#### MATERIAL TO PROCESS:
▶
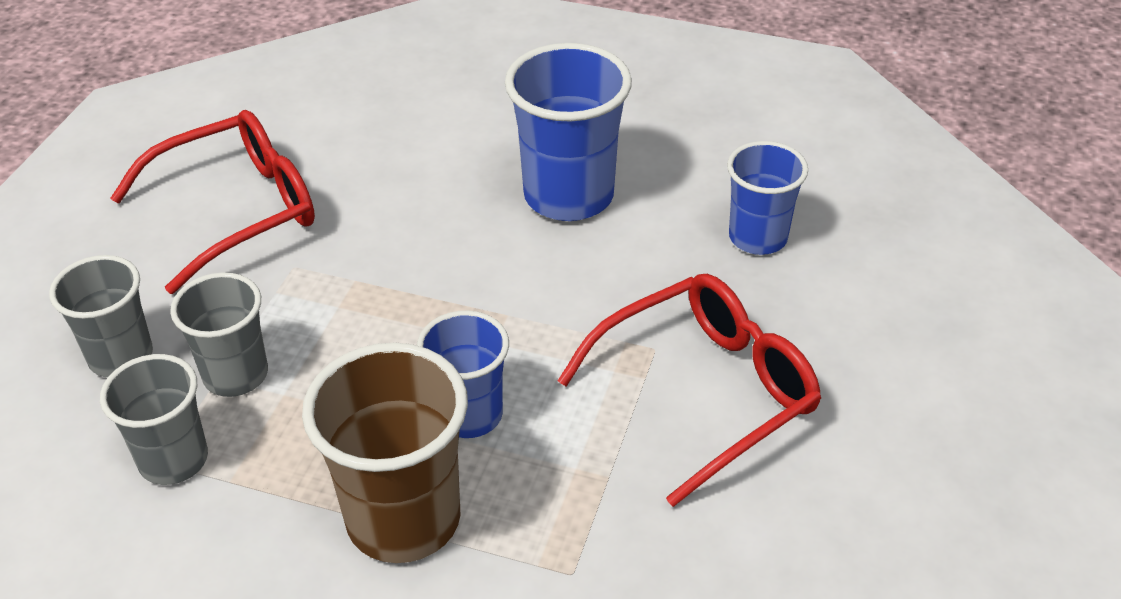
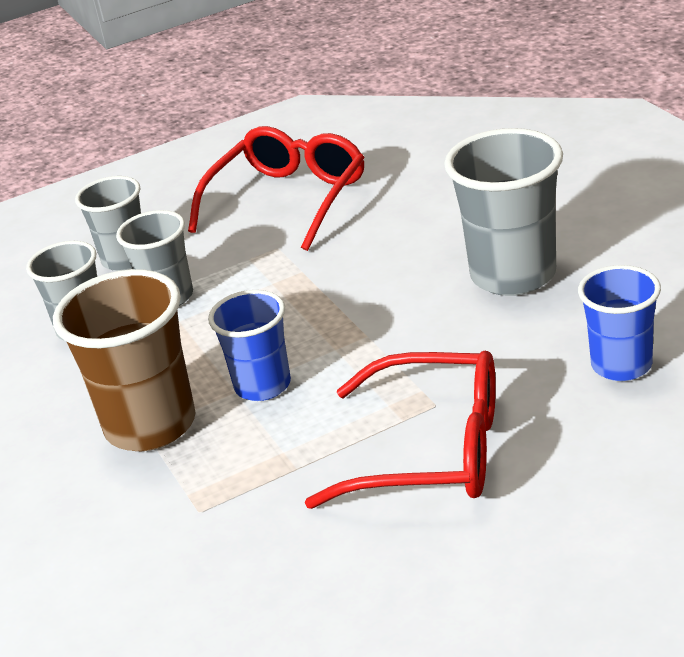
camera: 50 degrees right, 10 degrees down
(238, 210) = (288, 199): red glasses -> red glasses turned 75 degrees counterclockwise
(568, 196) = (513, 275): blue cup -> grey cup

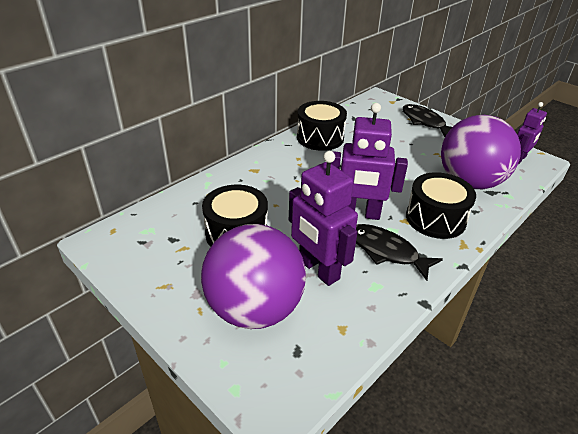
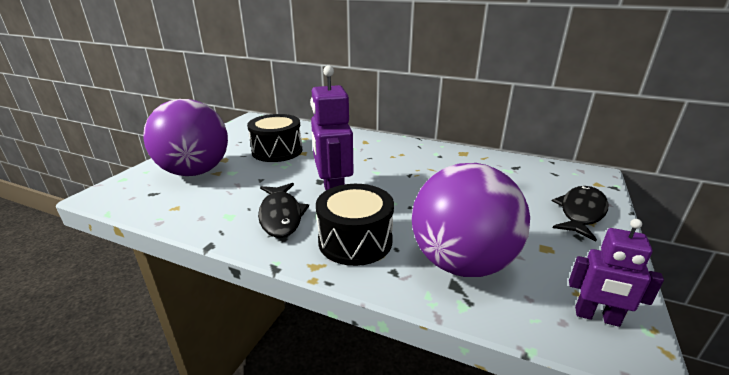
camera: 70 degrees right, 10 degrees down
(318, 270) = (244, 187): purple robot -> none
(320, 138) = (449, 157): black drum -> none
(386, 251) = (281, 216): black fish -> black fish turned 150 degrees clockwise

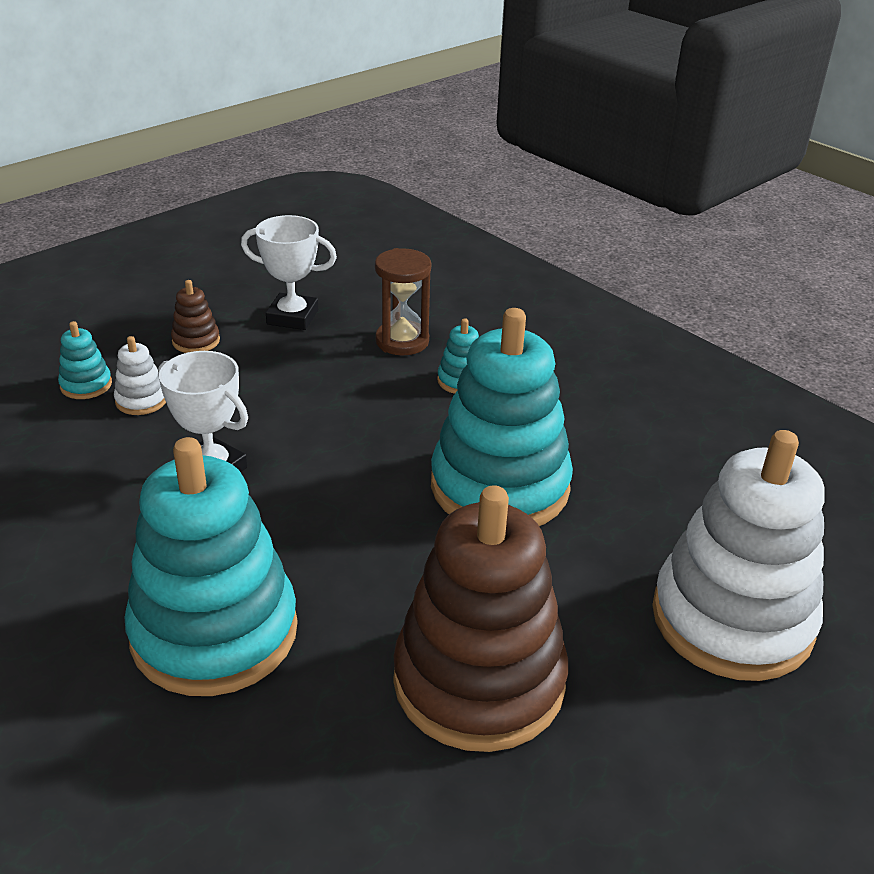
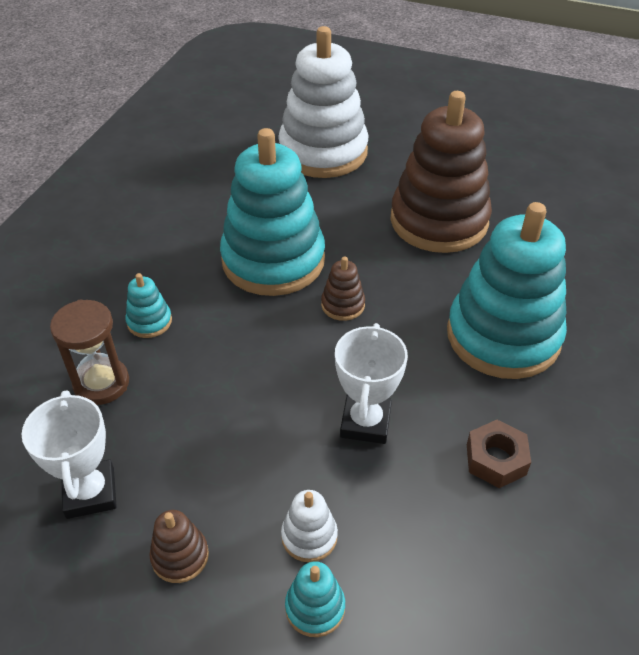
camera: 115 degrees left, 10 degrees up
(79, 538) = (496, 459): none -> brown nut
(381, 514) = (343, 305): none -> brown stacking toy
◀
▶
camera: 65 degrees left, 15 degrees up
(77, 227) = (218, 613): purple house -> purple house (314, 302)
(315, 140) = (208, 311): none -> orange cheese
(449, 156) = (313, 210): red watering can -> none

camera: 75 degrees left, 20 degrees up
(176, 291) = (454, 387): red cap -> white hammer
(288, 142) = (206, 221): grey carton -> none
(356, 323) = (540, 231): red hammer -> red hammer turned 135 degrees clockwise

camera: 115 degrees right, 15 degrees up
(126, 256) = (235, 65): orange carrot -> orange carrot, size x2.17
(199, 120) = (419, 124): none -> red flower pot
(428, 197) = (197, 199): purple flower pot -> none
◀
▶
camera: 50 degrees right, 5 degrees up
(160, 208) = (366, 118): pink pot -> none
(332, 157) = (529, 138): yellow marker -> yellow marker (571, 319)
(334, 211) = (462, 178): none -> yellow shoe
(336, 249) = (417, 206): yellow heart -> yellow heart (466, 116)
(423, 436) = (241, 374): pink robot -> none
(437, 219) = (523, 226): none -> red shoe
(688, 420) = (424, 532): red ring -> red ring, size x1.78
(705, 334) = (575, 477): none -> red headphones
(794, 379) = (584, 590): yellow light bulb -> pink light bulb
◀
#### YOUR GOAL:
Among the entries above, the line containing "(126, 256) = (235, 65): orange", the line containing "(428, 197) = (197, 199): purple", and all lines between them are to be restated word for word; nothing else belongs in the reply.

#### YOUR RESPONSE:
(126, 256) = (235, 65): orange carrot -> orange carrot, size x2.17
(199, 120) = (419, 124): none -> red flower pot
(428, 197) = (197, 199): purple flower pot -> none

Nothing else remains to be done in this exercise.